EXERCISE
Transcribe verbatim the span of lines that opens with the line containing "(143, 236) = (121, 353): none -> pink pyramid" and closes with the last line of the data below.

[Scene difference descriptions]
***
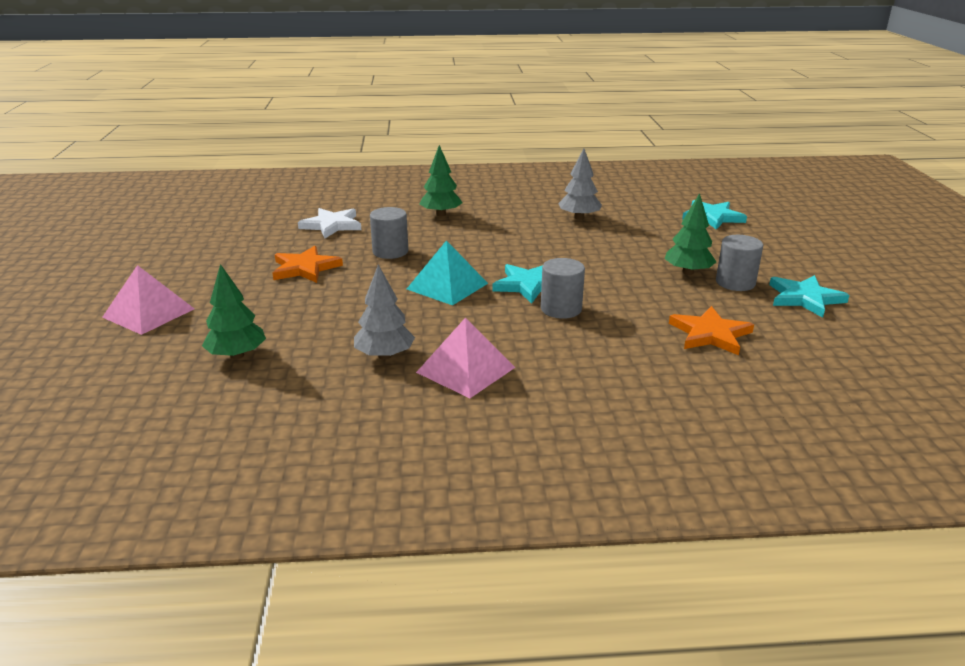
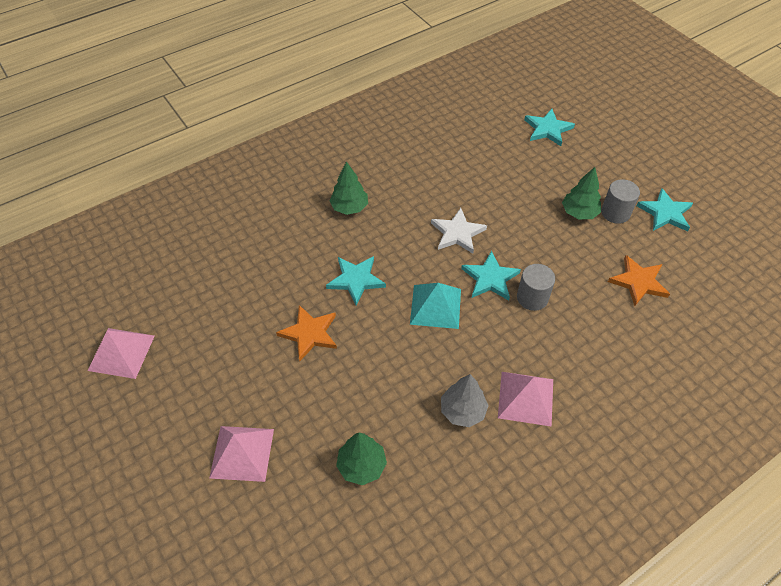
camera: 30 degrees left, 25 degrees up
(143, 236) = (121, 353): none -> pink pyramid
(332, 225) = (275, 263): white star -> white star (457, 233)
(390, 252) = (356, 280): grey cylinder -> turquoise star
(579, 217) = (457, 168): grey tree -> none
***
RESULT OF THE TASK
(143, 236) = (121, 353): none -> pink pyramid
(332, 225) = (275, 263): white star -> white star (457, 233)
(390, 252) = (356, 280): grey cylinder -> turquoise star
(579, 217) = (457, 168): grey tree -> none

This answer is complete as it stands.